▼▼▼
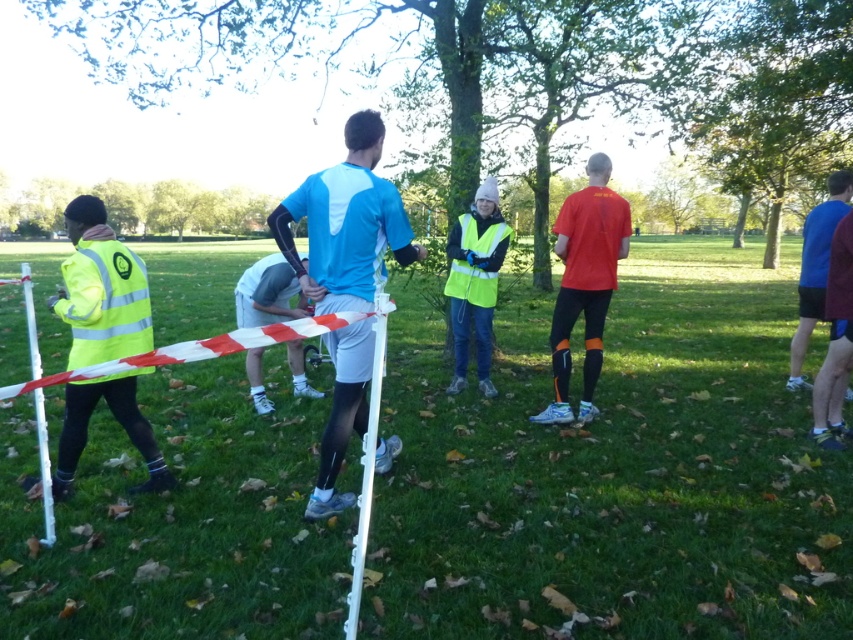
Consider the image. Is neon yellow vest at center in front of light gray fabric shorts at center?

No, neon yellow vest at center is further to the viewer.

Which is in front, point (492, 262) or point (282, 310)?

Positioned in front is point (282, 310).

Locate an element on the screen. The width and height of the screenshot is (853, 640). neon yellow vest at center is located at coordinates (474, 282).

Between point (503, 244) and point (25, 269), which one is positioned behind?

Point (503, 244)

Is neon yellow vest at center to the right of white plastic pole at lower left from the viewer's perspective?

Yes, neon yellow vest at center is to the right of white plastic pole at lower left.

Between point (498, 237) and point (41, 481), which one is positioned in front?

Point (41, 481) is in front.

Locate an element on the screen. neon yellow vest at center is located at coordinates (474, 282).

Is neon yellow reflective safety vest at left to the left of light gray fabric shorts at center from the viewer's perspective?

No, neon yellow reflective safety vest at left is not to the left of light gray fabric shorts at center.

Who is positioned more to the left, neon yellow reflective safety vest at left or light gray fabric shorts at center?

light gray fabric shorts at center

Which is behind, point (77, 317) or point (267, 291)?

The point (267, 291) is more distant.

The height and width of the screenshot is (640, 853). I want to click on neon yellow reflective safety vest at left, so click(x=105, y=304).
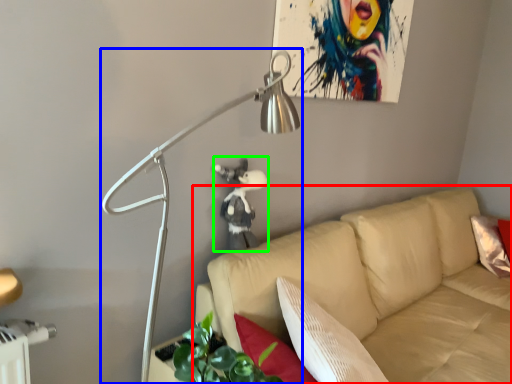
▲▲▲
Please quote all of the entries above word for word, leaving out the pictures.

Consider the image. Is neon yellow vest at center in front of light gray fabric shorts at center?

No, neon yellow vest at center is further to the viewer.

Which is in front, point (492, 262) or point (282, 310)?

Positioned in front is point (282, 310).

Locate an element on the screen. The width and height of the screenshot is (853, 640). neon yellow vest at center is located at coordinates (474, 282).

Between point (503, 244) and point (25, 269), which one is positioned behind?

Point (503, 244)

Is neon yellow vest at center to the right of white plastic pole at lower left from the viewer's perspective?

Yes, neon yellow vest at center is to the right of white plastic pole at lower left.

Between point (498, 237) and point (41, 481), which one is positioned in front?

Point (41, 481) is in front.

Locate an element on the screen. neon yellow vest at center is located at coordinates (474, 282).

Is neon yellow reflective safety vest at left to the left of light gray fabric shorts at center from the viewer's perspective?

No, neon yellow reflective safety vest at left is not to the left of light gray fabric shorts at center.

Who is positioned more to the left, neon yellow reflective safety vest at left or light gray fabric shorts at center?

light gray fabric shorts at center

Which is behind, point (77, 317) or point (267, 291)?

The point (267, 291) is more distant.

The height and width of the screenshot is (640, 853). I want to click on neon yellow reflective safety vest at left, so click(x=105, y=304).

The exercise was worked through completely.